Pictures excluded, retype the lines from the one containing "R4: 18 (5V, NET2) -> none" through the last line of the data below, both included.

[Itemized modification records]
┄┄┄┄┄┄┄┄┄┄
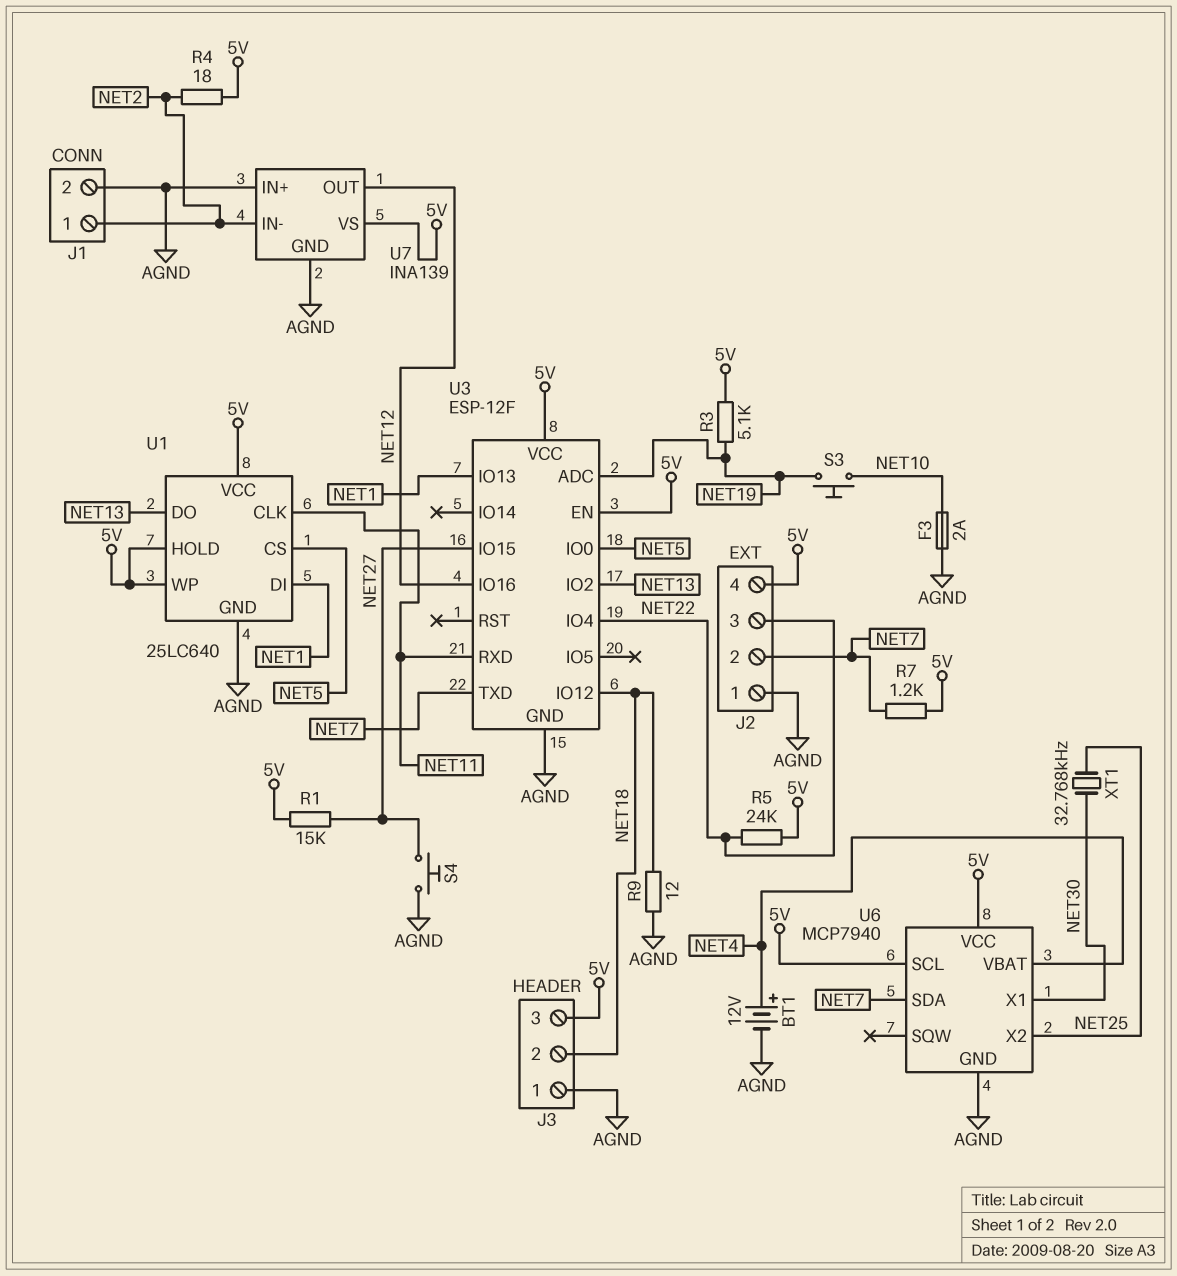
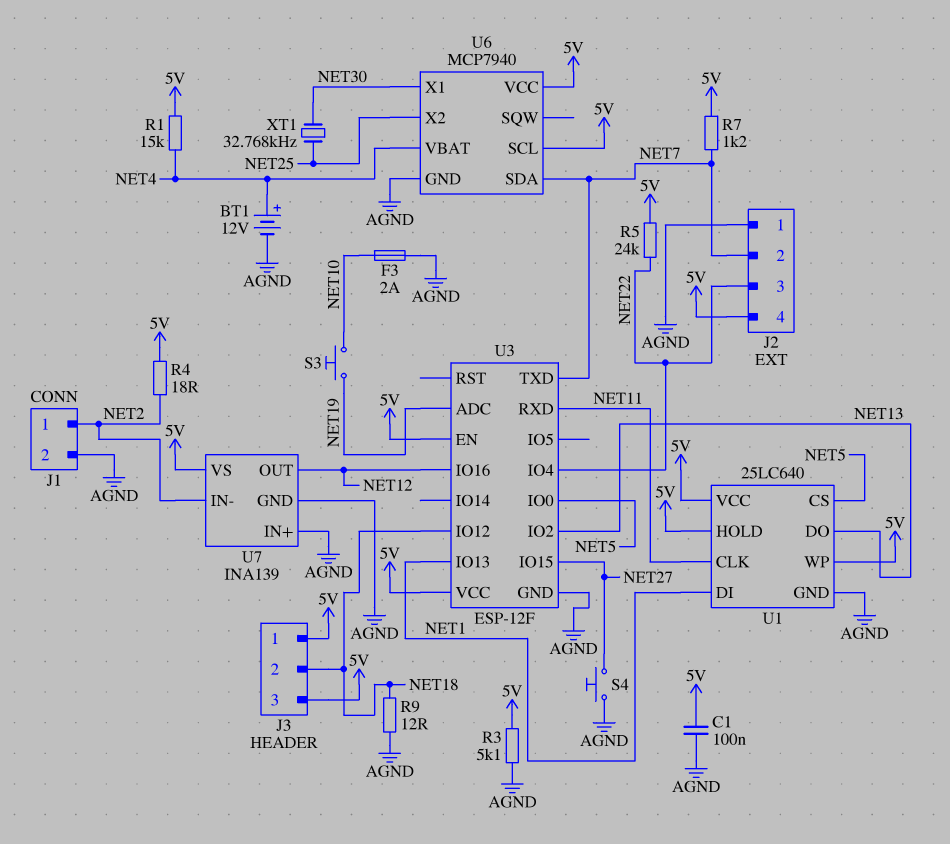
C1: none -> 100nF (5V, AGND)
J3 pin 1: AGND -> 5V
R1: 15k (5V, NET27) -> 15k (5V, NET4)
R3: 5.1k (5V, NET19) -> 5.1k (5V, AGND)

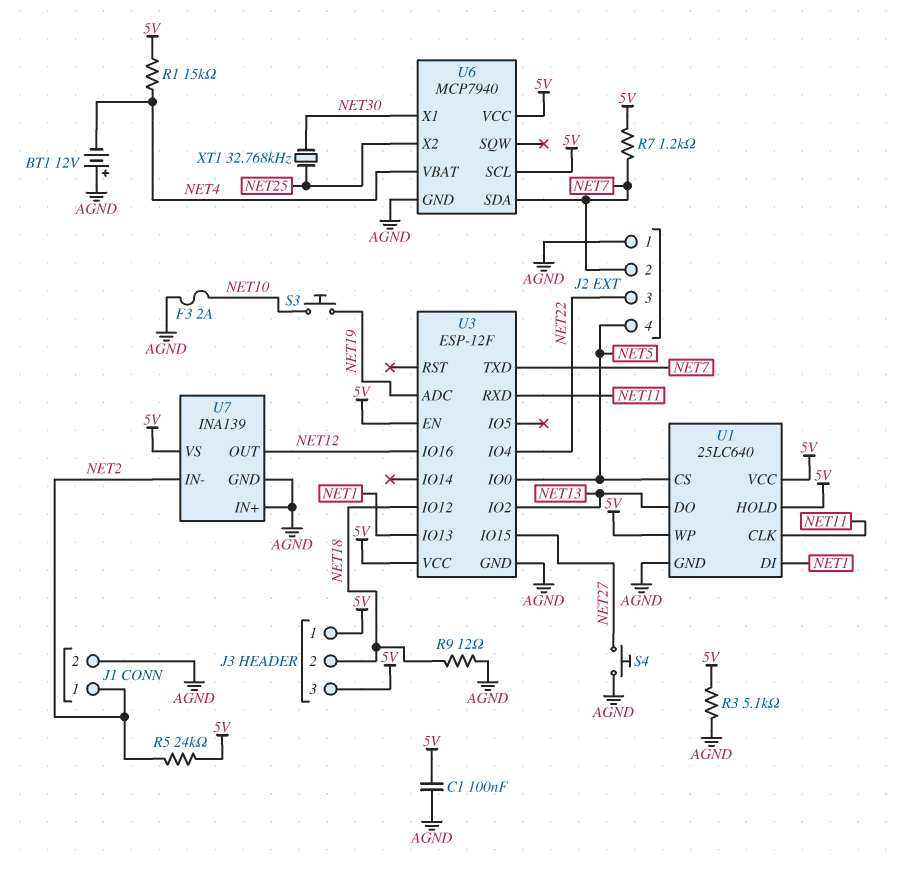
BT1: 12V (plus NET4, minus AGND) -> 12V (plus AGND, minus NET4)
J2 pin 4: 5V -> NET5
R4: 18 (5V, NET2) -> none
R5: 24k (5V, NET22) -> 24k (5V, NET2)

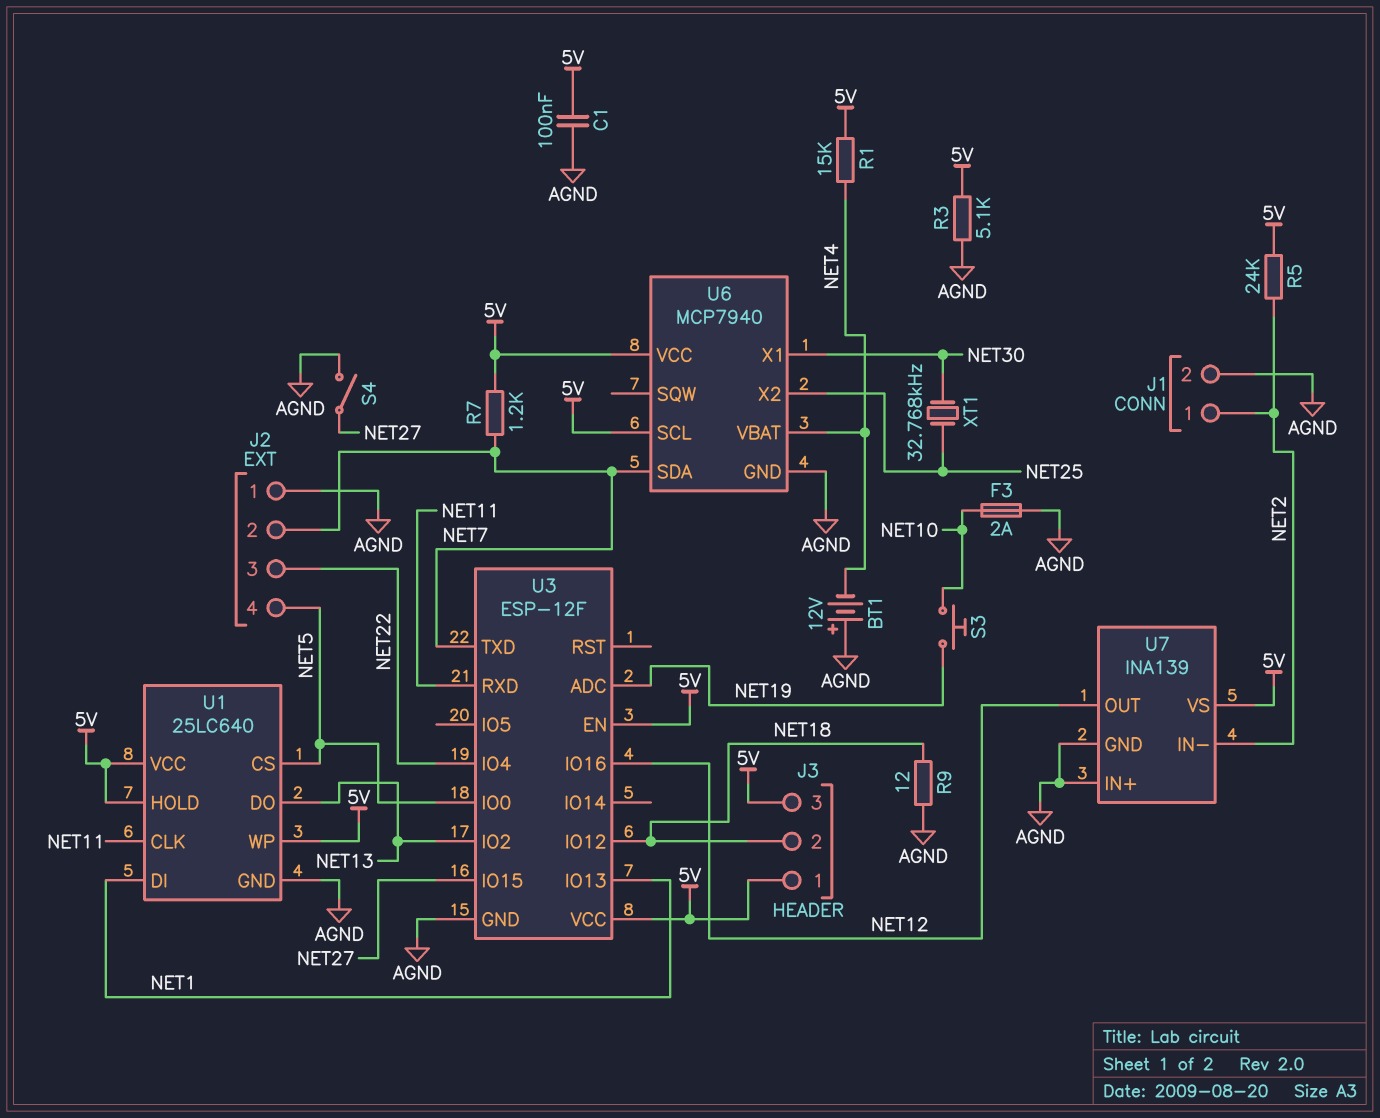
S4: button (AGND, NET27) -> switch (AGND, NET27)

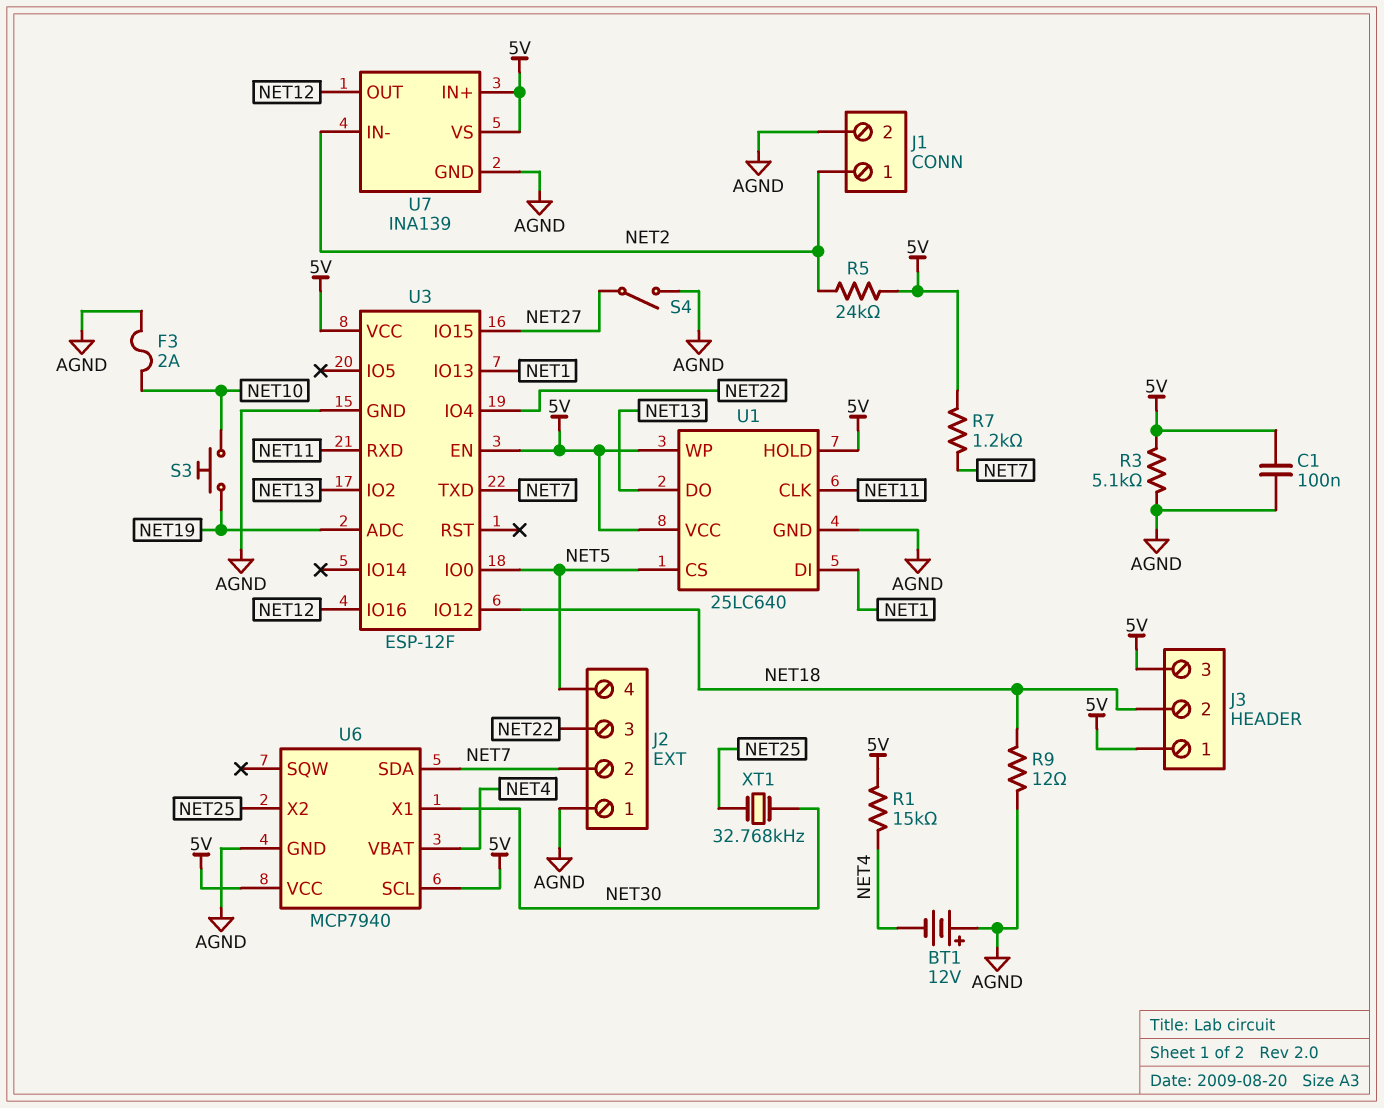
U7 pin IN+: AGND -> 5V

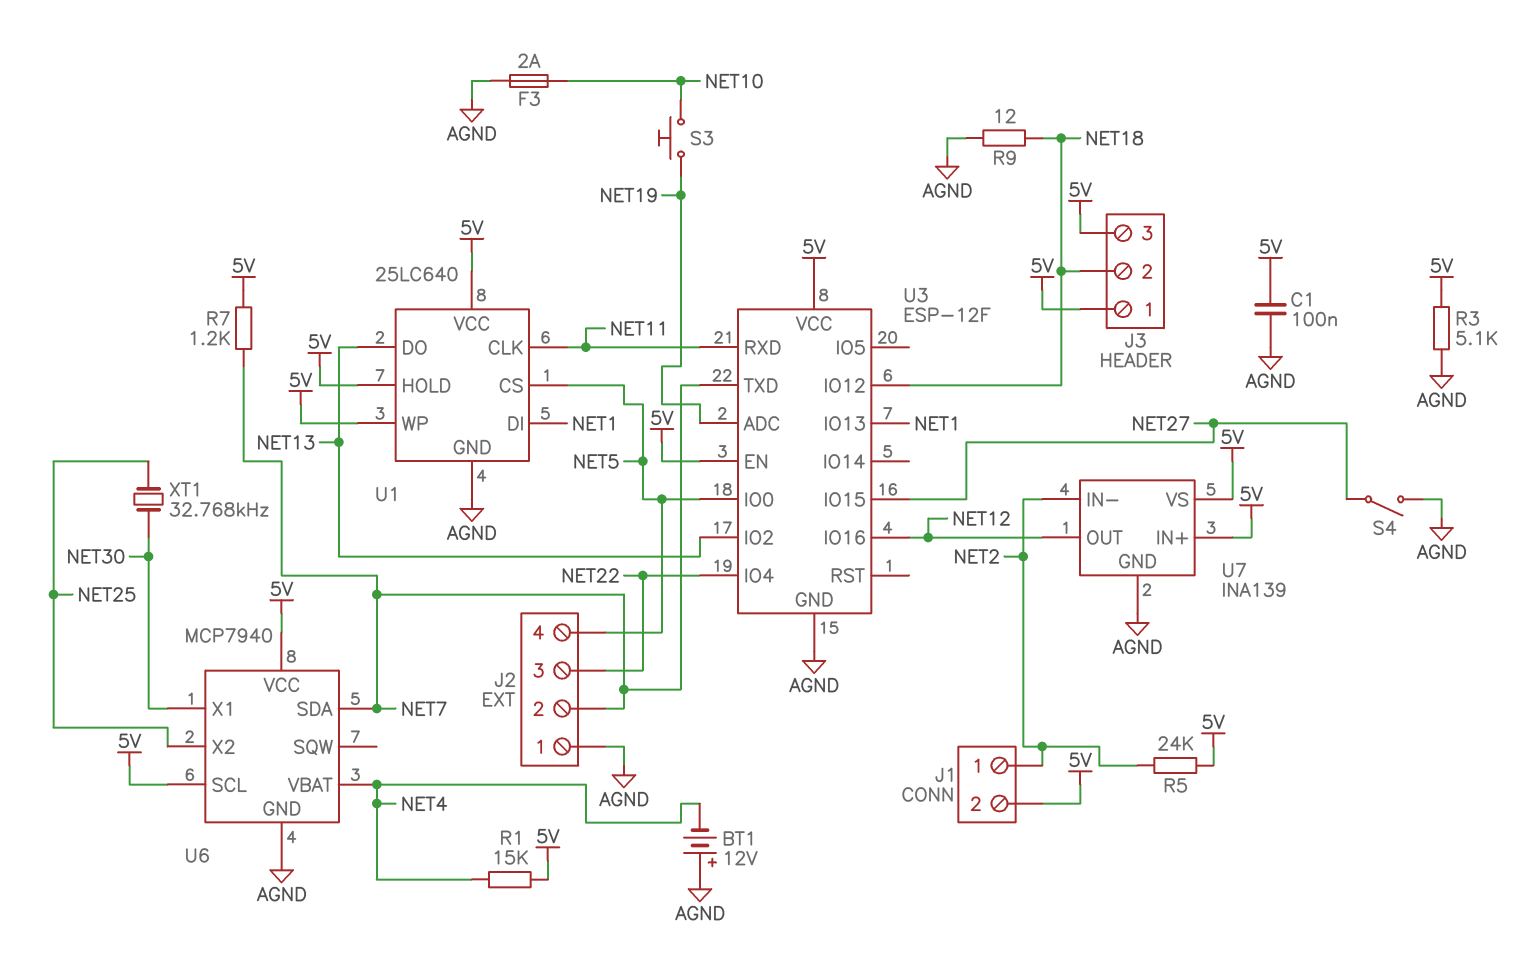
J1 pin 2: AGND -> 5V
┄┄┄┄┄┄┄┄┄┄
The completed task:
R4: 18 (5V, NET2) -> none
R5: 24k (5V, NET22) -> 24k (5V, NET2)

S4: button (AGND, NET27) -> switch (AGND, NET27)

U7 pin IN+: AGND -> 5V

J1 pin 2: AGND -> 5V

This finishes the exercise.